Lift out all lines below that contain "moved".

--- RECORDS SUPPLIED ---

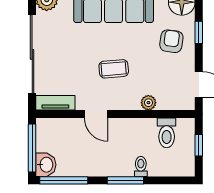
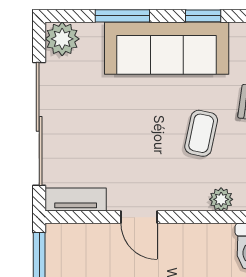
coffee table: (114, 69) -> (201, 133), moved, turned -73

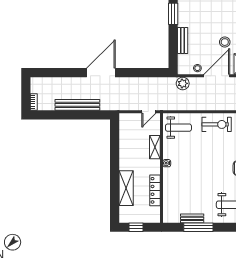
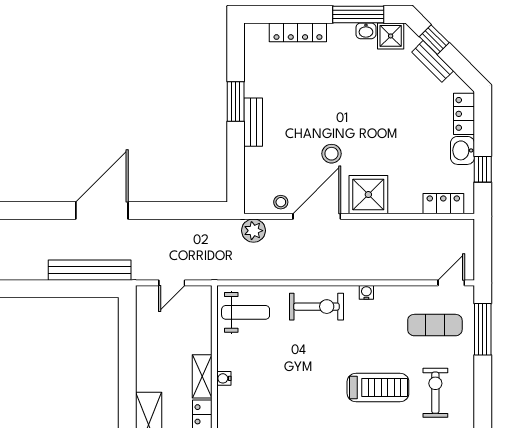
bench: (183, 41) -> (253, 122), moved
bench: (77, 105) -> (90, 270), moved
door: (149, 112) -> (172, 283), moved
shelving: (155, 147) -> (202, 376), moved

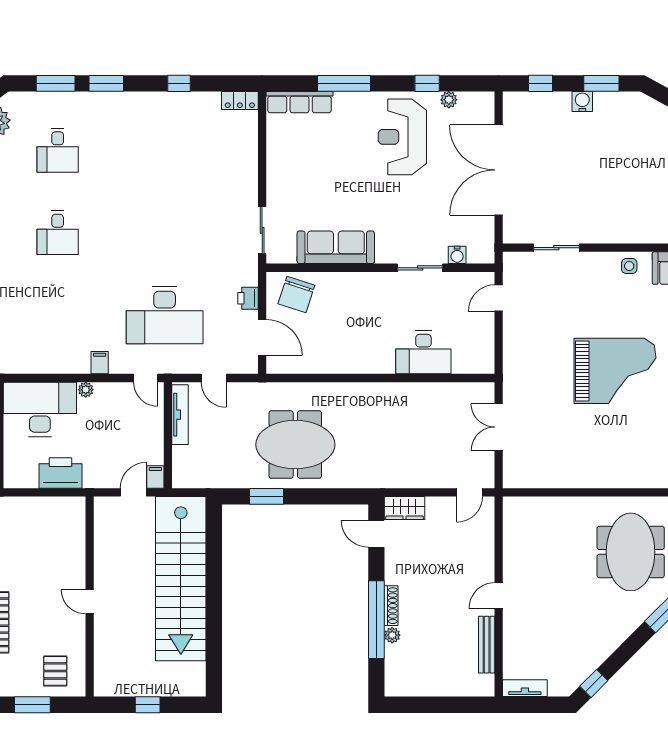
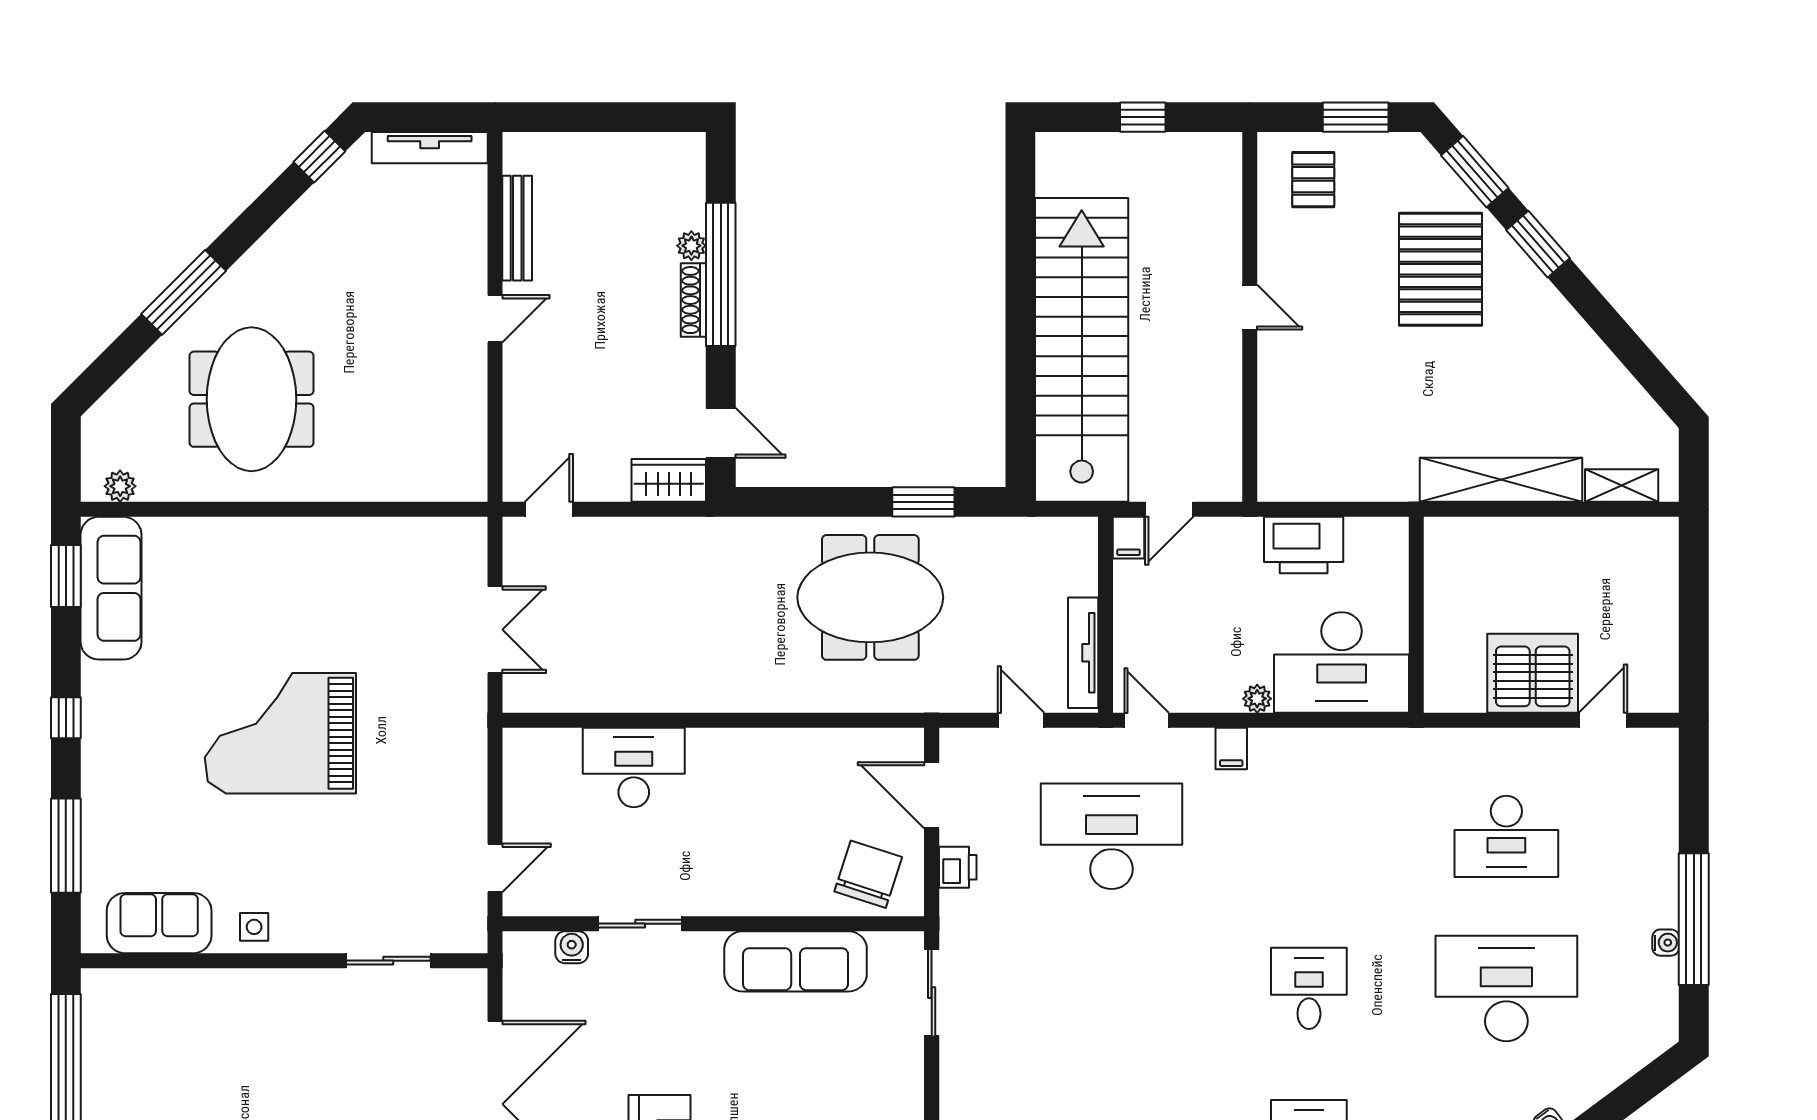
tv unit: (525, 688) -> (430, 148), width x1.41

---

▶ _TASK OUTPUT_:
coffee table: (114, 69) -> (201, 133), moved, turned -73
bench: (183, 41) -> (253, 122), moved
bench: (77, 105) -> (90, 270), moved
door: (149, 112) -> (172, 283), moved
shelving: (155, 147) -> (202, 376), moved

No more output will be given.